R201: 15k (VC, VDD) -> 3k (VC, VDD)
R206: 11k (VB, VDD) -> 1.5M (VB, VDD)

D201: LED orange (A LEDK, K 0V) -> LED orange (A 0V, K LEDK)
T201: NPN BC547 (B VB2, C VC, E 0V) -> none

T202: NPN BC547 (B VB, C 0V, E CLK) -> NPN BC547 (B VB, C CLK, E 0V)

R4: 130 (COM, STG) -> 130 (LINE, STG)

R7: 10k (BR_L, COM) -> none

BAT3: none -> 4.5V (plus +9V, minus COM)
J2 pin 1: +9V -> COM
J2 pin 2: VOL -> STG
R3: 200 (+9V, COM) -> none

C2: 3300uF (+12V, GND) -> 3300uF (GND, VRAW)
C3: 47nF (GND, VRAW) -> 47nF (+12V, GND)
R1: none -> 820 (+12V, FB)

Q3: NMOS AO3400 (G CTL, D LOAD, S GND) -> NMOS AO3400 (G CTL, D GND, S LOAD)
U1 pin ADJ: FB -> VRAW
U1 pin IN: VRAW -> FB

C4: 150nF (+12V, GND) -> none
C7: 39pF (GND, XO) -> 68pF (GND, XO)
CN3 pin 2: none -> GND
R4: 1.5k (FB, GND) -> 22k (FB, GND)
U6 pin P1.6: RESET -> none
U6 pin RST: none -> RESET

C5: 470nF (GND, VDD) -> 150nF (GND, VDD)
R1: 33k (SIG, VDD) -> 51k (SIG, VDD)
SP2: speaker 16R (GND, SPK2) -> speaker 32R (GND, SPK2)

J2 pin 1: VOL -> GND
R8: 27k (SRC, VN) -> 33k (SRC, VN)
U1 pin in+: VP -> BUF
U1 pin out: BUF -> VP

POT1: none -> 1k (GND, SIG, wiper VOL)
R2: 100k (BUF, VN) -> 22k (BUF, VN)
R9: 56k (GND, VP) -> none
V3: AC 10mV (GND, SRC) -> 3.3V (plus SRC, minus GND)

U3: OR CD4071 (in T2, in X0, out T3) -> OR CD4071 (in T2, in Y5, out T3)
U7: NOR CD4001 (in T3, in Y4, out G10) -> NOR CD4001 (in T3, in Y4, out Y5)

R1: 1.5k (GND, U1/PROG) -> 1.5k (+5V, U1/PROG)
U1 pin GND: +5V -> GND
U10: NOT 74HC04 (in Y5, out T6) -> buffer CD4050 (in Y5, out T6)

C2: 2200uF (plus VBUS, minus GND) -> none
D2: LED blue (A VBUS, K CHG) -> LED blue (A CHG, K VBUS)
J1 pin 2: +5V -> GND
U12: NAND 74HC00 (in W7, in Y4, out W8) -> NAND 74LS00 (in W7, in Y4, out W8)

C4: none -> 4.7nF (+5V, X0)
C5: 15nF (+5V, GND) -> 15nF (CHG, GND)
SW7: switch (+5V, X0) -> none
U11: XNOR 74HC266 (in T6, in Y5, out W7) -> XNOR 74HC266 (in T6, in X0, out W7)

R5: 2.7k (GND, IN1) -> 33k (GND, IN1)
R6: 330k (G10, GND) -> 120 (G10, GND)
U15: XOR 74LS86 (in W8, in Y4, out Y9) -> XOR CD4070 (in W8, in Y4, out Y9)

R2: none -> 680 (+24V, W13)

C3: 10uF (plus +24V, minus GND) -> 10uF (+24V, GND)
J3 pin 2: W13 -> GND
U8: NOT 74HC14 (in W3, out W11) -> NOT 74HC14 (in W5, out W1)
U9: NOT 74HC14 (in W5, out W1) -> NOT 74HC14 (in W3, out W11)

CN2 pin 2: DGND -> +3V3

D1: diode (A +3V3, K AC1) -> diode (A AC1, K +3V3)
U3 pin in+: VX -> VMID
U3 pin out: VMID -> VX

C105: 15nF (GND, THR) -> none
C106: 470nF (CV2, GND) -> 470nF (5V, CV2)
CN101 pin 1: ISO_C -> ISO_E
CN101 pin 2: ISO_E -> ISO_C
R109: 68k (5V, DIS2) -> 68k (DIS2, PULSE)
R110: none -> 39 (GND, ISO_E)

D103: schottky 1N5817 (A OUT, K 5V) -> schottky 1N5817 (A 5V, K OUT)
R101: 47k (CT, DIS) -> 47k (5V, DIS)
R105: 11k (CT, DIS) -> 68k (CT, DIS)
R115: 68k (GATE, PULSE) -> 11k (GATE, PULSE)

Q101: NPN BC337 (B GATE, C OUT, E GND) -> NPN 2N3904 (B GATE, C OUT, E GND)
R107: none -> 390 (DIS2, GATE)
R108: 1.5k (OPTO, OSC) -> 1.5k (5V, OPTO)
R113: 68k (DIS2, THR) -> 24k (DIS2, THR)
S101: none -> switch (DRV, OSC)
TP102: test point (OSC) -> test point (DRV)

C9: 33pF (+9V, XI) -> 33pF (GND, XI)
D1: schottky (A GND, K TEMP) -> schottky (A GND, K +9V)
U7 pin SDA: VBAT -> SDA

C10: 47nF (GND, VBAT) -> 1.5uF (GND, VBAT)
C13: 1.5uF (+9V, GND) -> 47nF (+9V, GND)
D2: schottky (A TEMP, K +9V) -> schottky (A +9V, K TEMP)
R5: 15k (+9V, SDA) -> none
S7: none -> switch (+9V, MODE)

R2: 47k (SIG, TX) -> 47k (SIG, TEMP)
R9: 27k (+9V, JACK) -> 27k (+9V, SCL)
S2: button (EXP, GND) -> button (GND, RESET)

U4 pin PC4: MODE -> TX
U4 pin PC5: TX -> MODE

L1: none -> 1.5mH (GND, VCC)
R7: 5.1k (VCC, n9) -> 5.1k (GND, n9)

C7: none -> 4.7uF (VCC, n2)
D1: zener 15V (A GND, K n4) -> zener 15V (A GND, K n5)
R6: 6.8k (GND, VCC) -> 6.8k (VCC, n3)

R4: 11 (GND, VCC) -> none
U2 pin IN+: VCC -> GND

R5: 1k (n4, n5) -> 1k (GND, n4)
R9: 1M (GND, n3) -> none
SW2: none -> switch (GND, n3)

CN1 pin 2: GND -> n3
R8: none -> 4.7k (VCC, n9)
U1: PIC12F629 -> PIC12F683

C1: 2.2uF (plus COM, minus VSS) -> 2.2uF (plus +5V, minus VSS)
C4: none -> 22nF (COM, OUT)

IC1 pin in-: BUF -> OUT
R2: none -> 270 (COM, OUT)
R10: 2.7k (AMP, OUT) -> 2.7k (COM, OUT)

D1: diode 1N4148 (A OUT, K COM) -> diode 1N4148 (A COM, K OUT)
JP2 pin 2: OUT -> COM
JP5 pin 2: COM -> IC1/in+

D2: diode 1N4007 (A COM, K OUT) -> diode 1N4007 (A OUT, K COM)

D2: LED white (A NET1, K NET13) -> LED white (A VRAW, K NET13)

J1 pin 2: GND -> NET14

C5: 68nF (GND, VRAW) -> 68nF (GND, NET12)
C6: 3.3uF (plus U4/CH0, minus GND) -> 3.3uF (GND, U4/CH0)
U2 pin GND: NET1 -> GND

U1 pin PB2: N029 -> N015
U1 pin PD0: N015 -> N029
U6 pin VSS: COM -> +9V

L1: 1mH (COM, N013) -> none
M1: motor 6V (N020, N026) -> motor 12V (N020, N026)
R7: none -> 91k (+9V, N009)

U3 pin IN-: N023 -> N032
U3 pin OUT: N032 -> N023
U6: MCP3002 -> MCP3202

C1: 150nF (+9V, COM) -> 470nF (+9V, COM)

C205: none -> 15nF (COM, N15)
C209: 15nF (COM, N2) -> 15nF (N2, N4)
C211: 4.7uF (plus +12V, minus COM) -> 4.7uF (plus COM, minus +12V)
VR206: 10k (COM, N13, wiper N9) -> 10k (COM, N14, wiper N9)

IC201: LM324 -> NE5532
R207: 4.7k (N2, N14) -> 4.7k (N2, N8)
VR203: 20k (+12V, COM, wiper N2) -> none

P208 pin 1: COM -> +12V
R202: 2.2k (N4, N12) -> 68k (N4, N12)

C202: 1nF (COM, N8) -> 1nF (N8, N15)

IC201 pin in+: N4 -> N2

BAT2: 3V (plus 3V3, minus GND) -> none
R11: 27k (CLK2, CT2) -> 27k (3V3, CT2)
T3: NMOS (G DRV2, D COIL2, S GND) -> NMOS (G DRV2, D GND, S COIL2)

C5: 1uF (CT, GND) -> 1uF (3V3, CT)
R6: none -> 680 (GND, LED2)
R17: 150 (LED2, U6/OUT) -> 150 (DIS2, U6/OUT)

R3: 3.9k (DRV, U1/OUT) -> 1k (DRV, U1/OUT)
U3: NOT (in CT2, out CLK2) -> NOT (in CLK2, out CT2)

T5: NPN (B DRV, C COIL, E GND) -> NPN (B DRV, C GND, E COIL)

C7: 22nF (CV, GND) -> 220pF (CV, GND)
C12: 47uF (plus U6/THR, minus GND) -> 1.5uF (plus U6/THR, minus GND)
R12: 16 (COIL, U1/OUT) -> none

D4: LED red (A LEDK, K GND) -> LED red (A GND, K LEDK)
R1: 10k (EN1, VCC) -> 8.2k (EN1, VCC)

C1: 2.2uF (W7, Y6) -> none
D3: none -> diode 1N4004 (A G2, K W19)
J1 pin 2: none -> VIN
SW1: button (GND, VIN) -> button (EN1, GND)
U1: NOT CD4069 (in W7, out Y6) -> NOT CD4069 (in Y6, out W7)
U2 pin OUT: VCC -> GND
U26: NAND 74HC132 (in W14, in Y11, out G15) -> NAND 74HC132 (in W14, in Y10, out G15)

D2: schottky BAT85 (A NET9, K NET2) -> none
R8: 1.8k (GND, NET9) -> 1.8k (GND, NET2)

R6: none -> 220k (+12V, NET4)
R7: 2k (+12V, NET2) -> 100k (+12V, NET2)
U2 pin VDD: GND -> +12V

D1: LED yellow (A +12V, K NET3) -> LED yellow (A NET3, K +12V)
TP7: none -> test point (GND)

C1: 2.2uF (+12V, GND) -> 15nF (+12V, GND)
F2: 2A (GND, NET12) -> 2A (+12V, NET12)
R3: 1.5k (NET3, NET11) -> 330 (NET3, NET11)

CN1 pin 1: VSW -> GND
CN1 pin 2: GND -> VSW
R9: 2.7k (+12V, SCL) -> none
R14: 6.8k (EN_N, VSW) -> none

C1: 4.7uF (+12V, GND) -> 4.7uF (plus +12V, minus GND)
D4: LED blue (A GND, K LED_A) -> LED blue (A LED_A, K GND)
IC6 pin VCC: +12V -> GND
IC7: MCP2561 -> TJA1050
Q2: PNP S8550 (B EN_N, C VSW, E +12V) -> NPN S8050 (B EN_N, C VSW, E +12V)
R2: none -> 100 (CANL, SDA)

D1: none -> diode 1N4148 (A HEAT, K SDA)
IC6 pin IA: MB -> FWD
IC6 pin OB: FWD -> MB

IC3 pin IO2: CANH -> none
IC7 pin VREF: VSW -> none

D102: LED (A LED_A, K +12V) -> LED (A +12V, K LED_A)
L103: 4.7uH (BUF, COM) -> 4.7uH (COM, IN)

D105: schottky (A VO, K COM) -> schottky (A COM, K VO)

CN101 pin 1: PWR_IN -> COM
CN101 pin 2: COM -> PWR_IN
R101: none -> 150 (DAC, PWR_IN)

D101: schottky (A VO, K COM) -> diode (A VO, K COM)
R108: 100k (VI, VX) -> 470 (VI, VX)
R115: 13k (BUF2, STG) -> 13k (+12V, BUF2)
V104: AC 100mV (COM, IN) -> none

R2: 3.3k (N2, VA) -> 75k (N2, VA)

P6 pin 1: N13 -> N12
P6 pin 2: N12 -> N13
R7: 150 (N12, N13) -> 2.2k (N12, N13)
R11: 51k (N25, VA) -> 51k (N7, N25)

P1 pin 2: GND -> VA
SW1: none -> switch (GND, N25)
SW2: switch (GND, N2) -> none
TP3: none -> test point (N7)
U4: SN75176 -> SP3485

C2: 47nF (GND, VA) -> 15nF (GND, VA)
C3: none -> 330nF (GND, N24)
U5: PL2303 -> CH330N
*****
If the word "GATE" appears in a line above, copy that line.

- [Result of this exercise]
R115: 68k (GATE, PULSE) -> 11k (GATE, PULSE)
Q101: NPN BC337 (B GATE, C OUT, E GND) -> NPN 2N3904 (B GATE, C OUT, E GND)
R107: none -> 390 (DIS2, GATE)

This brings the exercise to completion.